━━━ Dataset excerpts ━━━

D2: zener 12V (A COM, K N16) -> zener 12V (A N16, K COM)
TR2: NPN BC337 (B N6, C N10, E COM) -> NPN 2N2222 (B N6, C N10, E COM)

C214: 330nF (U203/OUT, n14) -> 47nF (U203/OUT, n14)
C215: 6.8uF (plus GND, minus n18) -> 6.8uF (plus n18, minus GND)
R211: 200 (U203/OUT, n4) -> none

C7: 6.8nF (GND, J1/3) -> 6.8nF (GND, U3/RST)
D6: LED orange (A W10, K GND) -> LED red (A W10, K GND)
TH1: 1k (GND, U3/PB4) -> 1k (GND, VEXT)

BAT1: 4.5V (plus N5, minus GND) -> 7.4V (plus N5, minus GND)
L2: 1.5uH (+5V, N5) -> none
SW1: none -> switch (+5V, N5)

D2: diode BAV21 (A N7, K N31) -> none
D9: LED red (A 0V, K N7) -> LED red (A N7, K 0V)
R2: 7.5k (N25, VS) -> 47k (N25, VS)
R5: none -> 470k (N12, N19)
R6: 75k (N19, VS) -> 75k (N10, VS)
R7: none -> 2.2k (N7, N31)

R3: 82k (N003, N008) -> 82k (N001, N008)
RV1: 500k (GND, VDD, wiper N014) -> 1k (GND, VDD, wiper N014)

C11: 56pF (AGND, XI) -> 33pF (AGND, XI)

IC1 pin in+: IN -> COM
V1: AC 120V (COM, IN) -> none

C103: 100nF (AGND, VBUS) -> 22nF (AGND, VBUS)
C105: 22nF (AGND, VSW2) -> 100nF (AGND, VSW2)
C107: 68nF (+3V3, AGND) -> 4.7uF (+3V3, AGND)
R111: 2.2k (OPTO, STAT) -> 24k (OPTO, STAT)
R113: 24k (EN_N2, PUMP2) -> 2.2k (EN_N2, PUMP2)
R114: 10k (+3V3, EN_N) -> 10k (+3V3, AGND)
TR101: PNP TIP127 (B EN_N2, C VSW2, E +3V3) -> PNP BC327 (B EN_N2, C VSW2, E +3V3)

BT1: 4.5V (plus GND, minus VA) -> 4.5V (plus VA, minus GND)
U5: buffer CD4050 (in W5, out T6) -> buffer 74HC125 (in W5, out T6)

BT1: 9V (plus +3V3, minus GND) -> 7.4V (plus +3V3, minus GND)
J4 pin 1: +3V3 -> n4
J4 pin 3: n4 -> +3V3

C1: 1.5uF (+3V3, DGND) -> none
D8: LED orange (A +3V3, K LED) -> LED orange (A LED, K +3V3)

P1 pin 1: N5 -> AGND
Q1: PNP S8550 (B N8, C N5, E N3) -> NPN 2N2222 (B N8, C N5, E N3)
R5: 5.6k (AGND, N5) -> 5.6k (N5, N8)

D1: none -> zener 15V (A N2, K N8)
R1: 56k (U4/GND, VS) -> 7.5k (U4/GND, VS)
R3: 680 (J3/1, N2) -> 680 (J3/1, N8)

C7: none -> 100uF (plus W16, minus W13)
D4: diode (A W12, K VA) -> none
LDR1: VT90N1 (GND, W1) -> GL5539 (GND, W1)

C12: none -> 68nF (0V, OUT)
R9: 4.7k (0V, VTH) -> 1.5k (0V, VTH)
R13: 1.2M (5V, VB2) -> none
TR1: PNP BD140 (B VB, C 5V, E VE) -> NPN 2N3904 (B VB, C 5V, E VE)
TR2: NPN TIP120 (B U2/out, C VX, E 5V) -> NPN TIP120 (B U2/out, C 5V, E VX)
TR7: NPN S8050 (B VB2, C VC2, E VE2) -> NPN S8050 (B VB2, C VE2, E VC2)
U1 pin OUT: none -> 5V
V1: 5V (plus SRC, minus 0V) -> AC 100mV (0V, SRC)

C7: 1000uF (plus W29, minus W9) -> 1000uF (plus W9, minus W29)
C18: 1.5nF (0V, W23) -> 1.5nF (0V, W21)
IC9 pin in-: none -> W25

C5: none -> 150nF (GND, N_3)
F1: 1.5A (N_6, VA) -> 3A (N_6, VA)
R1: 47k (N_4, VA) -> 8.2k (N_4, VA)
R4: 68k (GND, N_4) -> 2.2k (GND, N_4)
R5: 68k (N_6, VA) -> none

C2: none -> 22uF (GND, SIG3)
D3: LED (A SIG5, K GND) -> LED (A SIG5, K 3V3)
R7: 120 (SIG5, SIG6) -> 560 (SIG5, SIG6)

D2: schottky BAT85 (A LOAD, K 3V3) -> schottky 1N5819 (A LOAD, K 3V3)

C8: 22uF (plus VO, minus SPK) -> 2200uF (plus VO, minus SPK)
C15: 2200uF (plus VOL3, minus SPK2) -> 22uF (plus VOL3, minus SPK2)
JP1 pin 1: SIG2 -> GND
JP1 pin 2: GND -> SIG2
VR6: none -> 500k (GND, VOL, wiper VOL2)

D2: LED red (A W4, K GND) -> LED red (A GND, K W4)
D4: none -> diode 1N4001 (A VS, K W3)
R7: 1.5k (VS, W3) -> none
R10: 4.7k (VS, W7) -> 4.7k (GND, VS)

━━━

● Problem to work on
Each of the lines above must appear again, unchanged.

● Exercise answer
D2: zener 12V (A COM, K N16) -> zener 12V (A N16, K COM)
TR2: NPN BC337 (B N6, C N10, E COM) -> NPN 2N2222 (B N6, C N10, E COM)

C214: 330nF (U203/OUT, n14) -> 47nF (U203/OUT, n14)
C215: 6.8uF (plus GND, minus n18) -> 6.8uF (plus n18, minus GND)
R211: 200 (U203/OUT, n4) -> none

C7: 6.8nF (GND, J1/3) -> 6.8nF (GND, U3/RST)
D6: LED orange (A W10, K GND) -> LED red (A W10, K GND)
TH1: 1k (GND, U3/PB4) -> 1k (GND, VEXT)

BAT1: 4.5V (plus N5, minus GND) -> 7.4V (plus N5, minus GND)
L2: 1.5uH (+5V, N5) -> none
SW1: none -> switch (+5V, N5)

D2: diode BAV21 (A N7, K N31) -> none
D9: LED red (A 0V, K N7) -> LED red (A N7, K 0V)
R2: 7.5k (N25, VS) -> 47k (N25, VS)
R5: none -> 470k (N12, N19)
R6: 75k (N19, VS) -> 75k (N10, VS)
R7: none -> 2.2k (N7, N31)

R3: 82k (N003, N008) -> 82k (N001, N008)
RV1: 500k (GND, VDD, wiper N014) -> 1k (GND, VDD, wiper N014)

C11: 56pF (AGND, XI) -> 33pF (AGND, XI)

IC1 pin in+: IN -> COM
V1: AC 120V (COM, IN) -> none

C103: 100nF (AGND, VBUS) -> 22nF (AGND, VBUS)
C105: 22nF (AGND, VSW2) -> 100nF (AGND, VSW2)
C107: 68nF (+3V3, AGND) -> 4.7uF (+3V3, AGND)
R111: 2.2k (OPTO, STAT) -> 24k (OPTO, STAT)
R113: 24k (EN_N2, PUMP2) -> 2.2k (EN_N2, PUMP2)
R114: 10k (+3V3, EN_N) -> 10k (+3V3, AGND)
TR101: PNP TIP127 (B EN_N2, C VSW2, E +3V3) -> PNP BC327 (B EN_N2, C VSW2, E +3V3)

BT1: 4.5V (plus GND, minus VA) -> 4.5V (plus VA, minus GND)
U5: buffer CD4050 (in W5, out T6) -> buffer 74HC125 (in W5, out T6)

BT1: 9V (plus +3V3, minus GND) -> 7.4V (plus +3V3, minus GND)
J4 pin 1: +3V3 -> n4
J4 pin 3: n4 -> +3V3

C1: 1.5uF (+3V3, DGND) -> none
D8: LED orange (A +3V3, K LED) -> LED orange (A LED, K +3V3)

P1 pin 1: N5 -> AGND
Q1: PNP S8550 (B N8, C N5, E N3) -> NPN 2N2222 (B N8, C N5, E N3)
R5: 5.6k (AGND, N5) -> 5.6k (N5, N8)

D1: none -> zener 15V (A N2, K N8)
R1: 56k (U4/GND, VS) -> 7.5k (U4/GND, VS)
R3: 680 (J3/1, N2) -> 680 (J3/1, N8)

C7: none -> 100uF (plus W16, minus W13)
D4: diode (A W12, K VA) -> none
LDR1: VT90N1 (GND, W1) -> GL5539 (GND, W1)

C12: none -> 68nF (0V, OUT)
R9: 4.7k (0V, VTH) -> 1.5k (0V, VTH)
R13: 1.2M (5V, VB2) -> none
TR1: PNP BD140 (B VB, C 5V, E VE) -> NPN 2N3904 (B VB, C 5V, E VE)
TR2: NPN TIP120 (B U2/out, C VX, E 5V) -> NPN TIP120 (B U2/out, C 5V, E VX)
TR7: NPN S8050 (B VB2, C VC2, E VE2) -> NPN S8050 (B VB2, C VE2, E VC2)
U1 pin OUT: none -> 5V
V1: 5V (plus SRC, minus 0V) -> AC 100mV (0V, SRC)

C7: 1000uF (plus W29, minus W9) -> 1000uF (plus W9, minus W29)
C18: 1.5nF (0V, W23) -> 1.5nF (0V, W21)
IC9 pin in-: none -> W25

C5: none -> 150nF (GND, N_3)
F1: 1.5A (N_6, VA) -> 3A (N_6, VA)
R1: 47k (N_4, VA) -> 8.2k (N_4, VA)
R4: 68k (GND, N_4) -> 2.2k (GND, N_4)
R5: 68k (N_6, VA) -> none

C2: none -> 22uF (GND, SIG3)
D3: LED (A SIG5, K GND) -> LED (A SIG5, K 3V3)
R7: 120 (SIG5, SIG6) -> 560 (SIG5, SIG6)

D2: schottky BAT85 (A LOAD, K 3V3) -> schottky 1N5819 (A LOAD, K 3V3)

C8: 22uF (plus VO, minus SPK) -> 2200uF (plus VO, minus SPK)
C15: 2200uF (plus VOL3, minus SPK2) -> 22uF (plus VOL3, minus SPK2)
JP1 pin 1: SIG2 -> GND
JP1 pin 2: GND -> SIG2
VR6: none -> 500k (GND, VOL, wiper VOL2)

D2: LED red (A W4, K GND) -> LED red (A GND, K W4)
D4: none -> diode 1N4001 (A VS, K W3)
R7: 1.5k (VS, W3) -> none
R10: 4.7k (VS, W7) -> 4.7k (GND, VS)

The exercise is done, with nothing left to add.